_Task instructions:_
When you reach the line holding "IC4: TC118S -> L9110S", please begin to restate the lines word for word and continue through the last one in the material, excluding pictures.

_Excerpted data:_

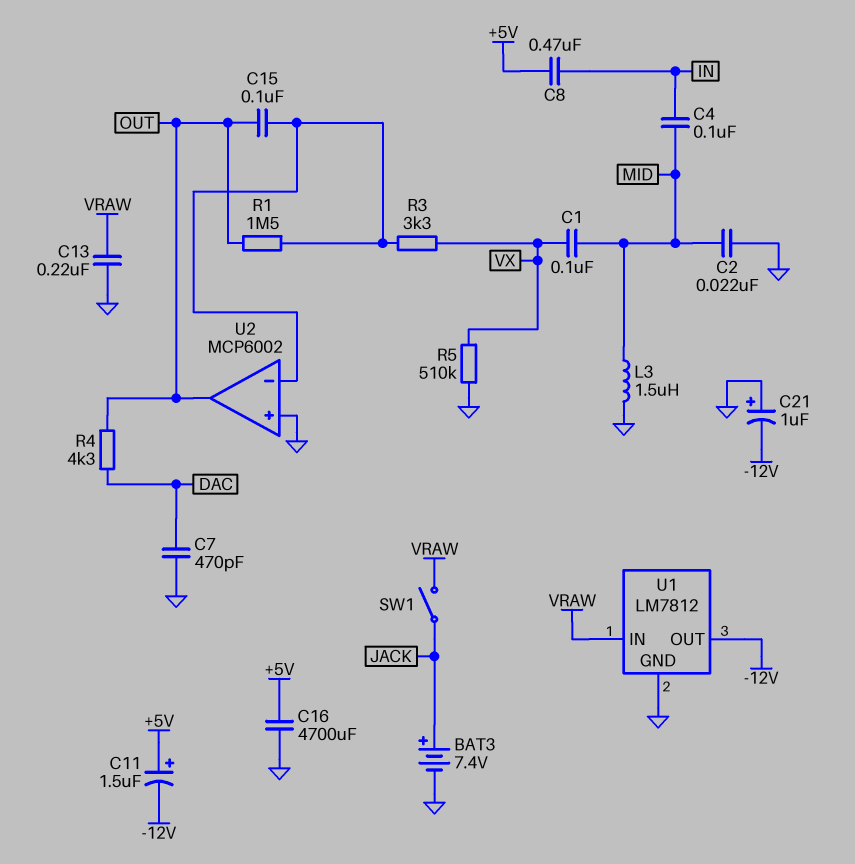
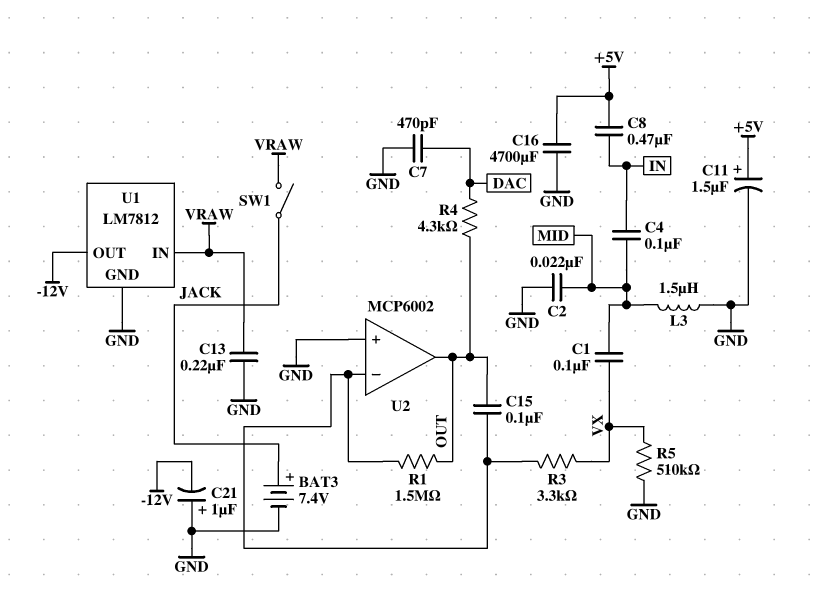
C11: 1.5uF (plus +5V, minus -12V) -> 1.5uF (plus +5V, minus GND)

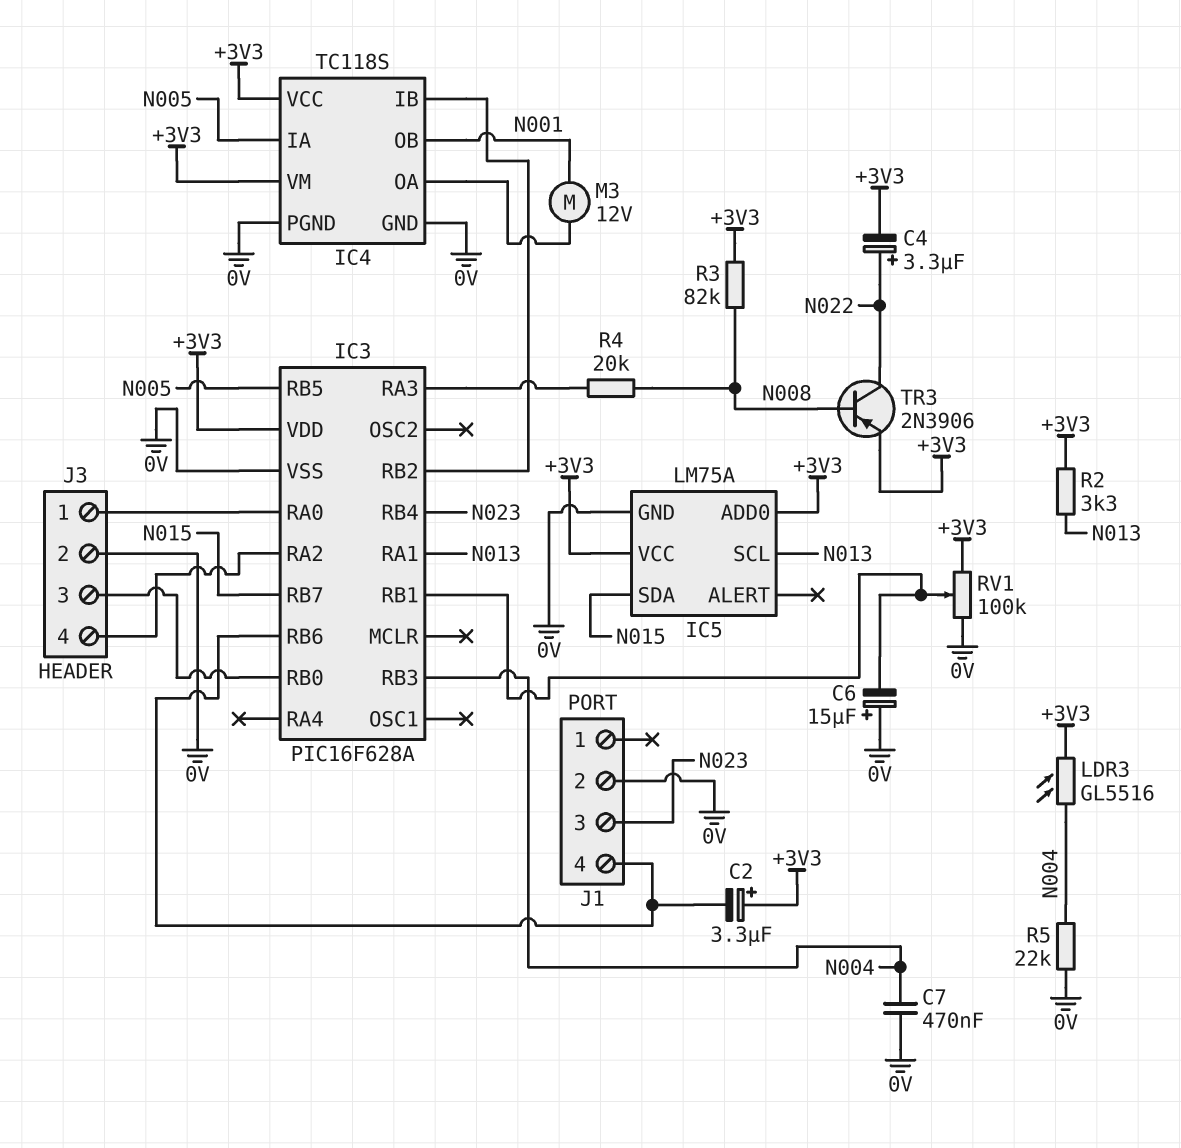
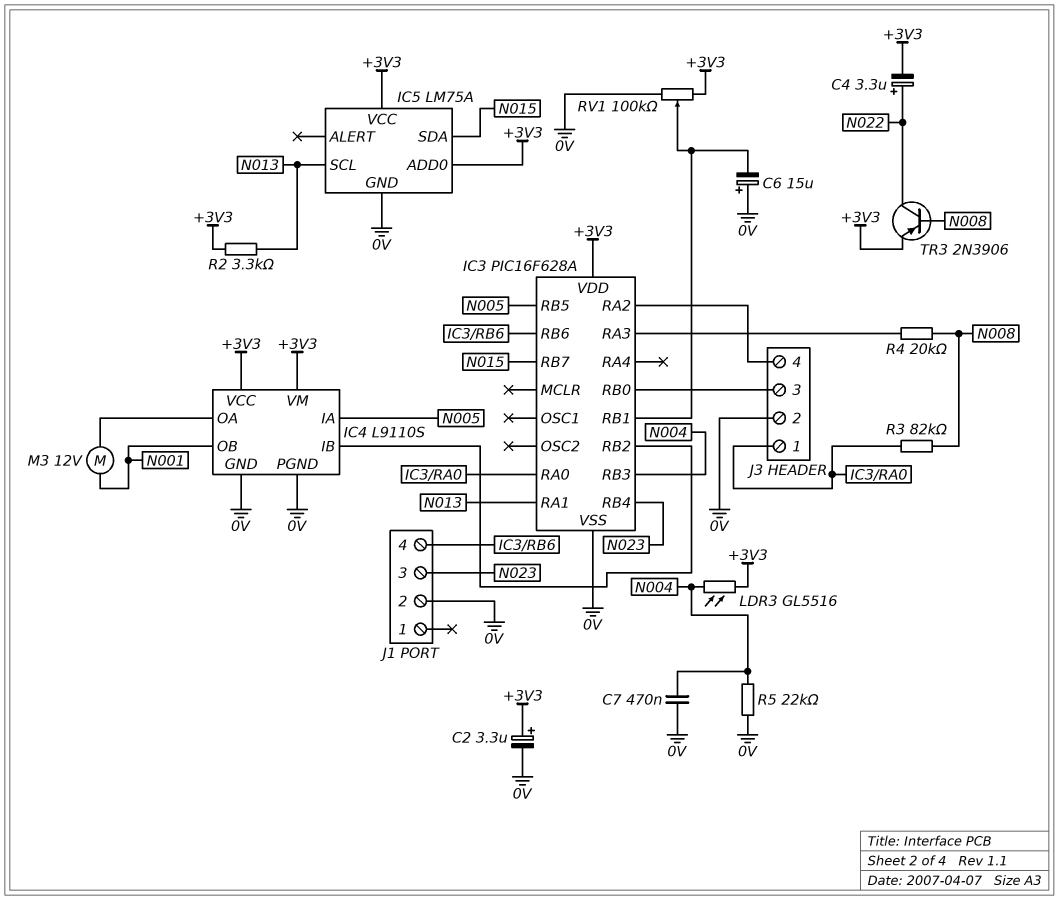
C2: 3.3uF (plus +3V3, minus IC3/RB6) -> 3.3uF (plus +3V3, minus 0V)
IC4: TC118S -> L9110S
R3: 82k (+3V3, N008) -> 82k (IC3/RA0, N008)

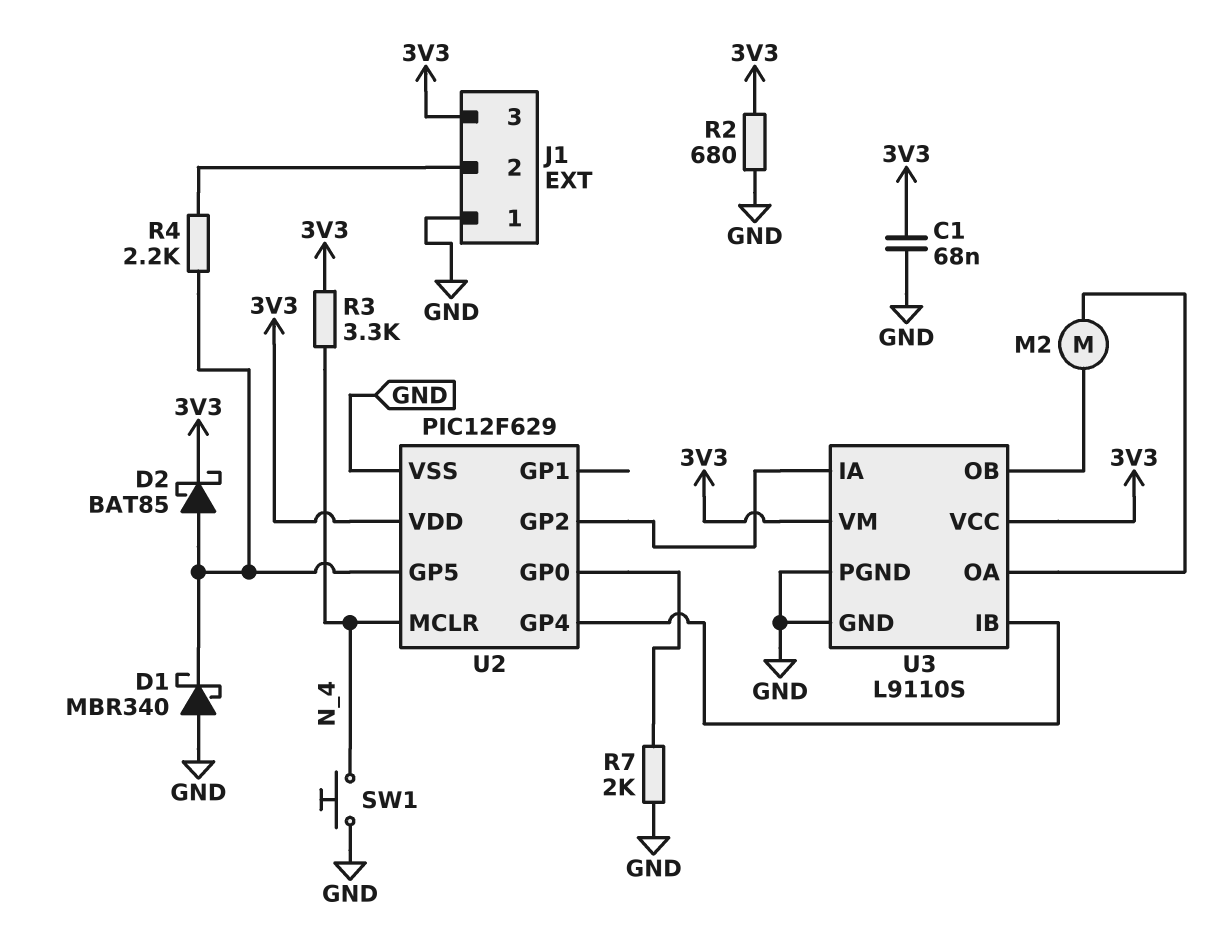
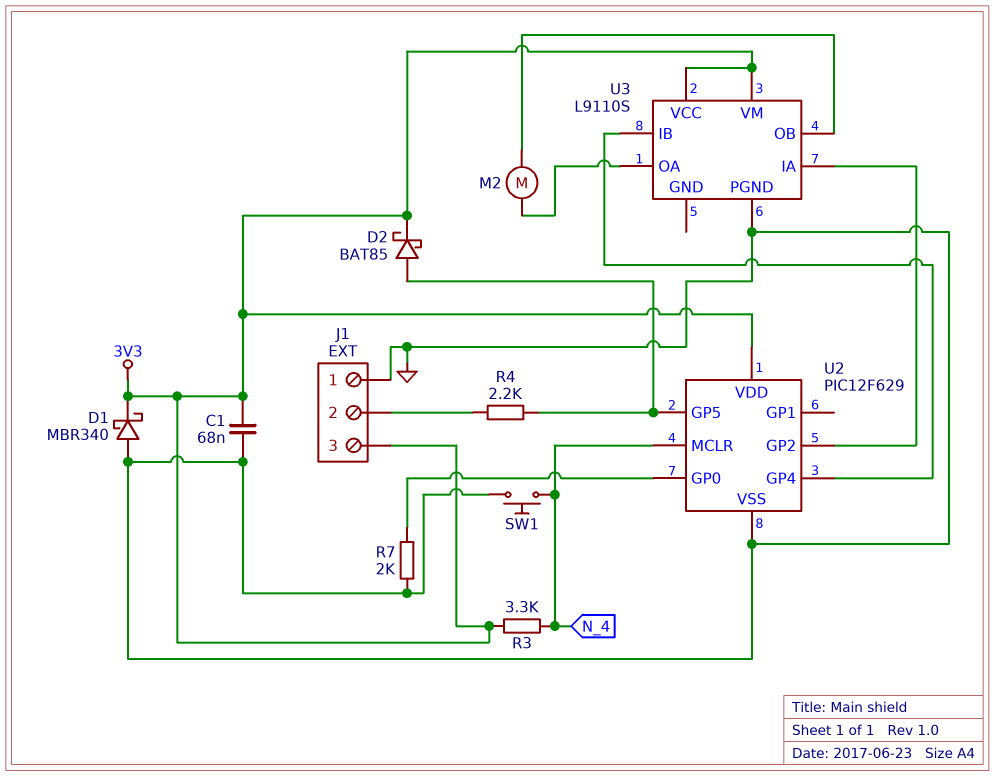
D1: schottky MBR340 (A GND, K U2/GP5) -> schottky MBR340 (A GND, K 3V3)
R2: 680 (3V3, GND) -> none
U3 pin GND: GND -> none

_Result for this exercise:_
IC4: TC118S -> L9110S
R3: 82k (+3V3, N008) -> 82k (IC3/RA0, N008)

D1: schottky MBR340 (A GND, K U2/GP5) -> schottky MBR340 (A GND, K 3V3)
R2: 680 (3V3, GND) -> none
U3 pin GND: GND -> none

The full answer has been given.